Start of Dataset content

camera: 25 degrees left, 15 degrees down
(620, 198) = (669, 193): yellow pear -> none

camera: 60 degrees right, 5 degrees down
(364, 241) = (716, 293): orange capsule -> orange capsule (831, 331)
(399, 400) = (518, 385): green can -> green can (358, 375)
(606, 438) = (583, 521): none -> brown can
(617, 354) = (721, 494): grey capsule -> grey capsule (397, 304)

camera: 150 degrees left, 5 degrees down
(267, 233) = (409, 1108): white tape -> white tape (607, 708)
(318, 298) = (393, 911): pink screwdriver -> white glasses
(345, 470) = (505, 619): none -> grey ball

End of Dataset content

§ **Assigned task**
All of the lines above must be returned exactly as they stand.

§ **Written answer**
camera: 25 degrees left, 15 degrees down
(620, 198) = (669, 193): yellow pear -> none

camera: 60 degrees right, 5 degrees down
(364, 241) = (716, 293): orange capsule -> orange capsule (831, 331)
(399, 400) = (518, 385): green can -> green can (358, 375)
(606, 438) = (583, 521): none -> brown can
(617, 354) = (721, 494): grey capsule -> grey capsule (397, 304)

camera: 150 degrees left, 5 degrees down
(267, 233) = (409, 1108): white tape -> white tape (607, 708)
(318, 298) = (393, 911): pink screwdriver -> white glasses
(345, 470) = (505, 619): none -> grey ball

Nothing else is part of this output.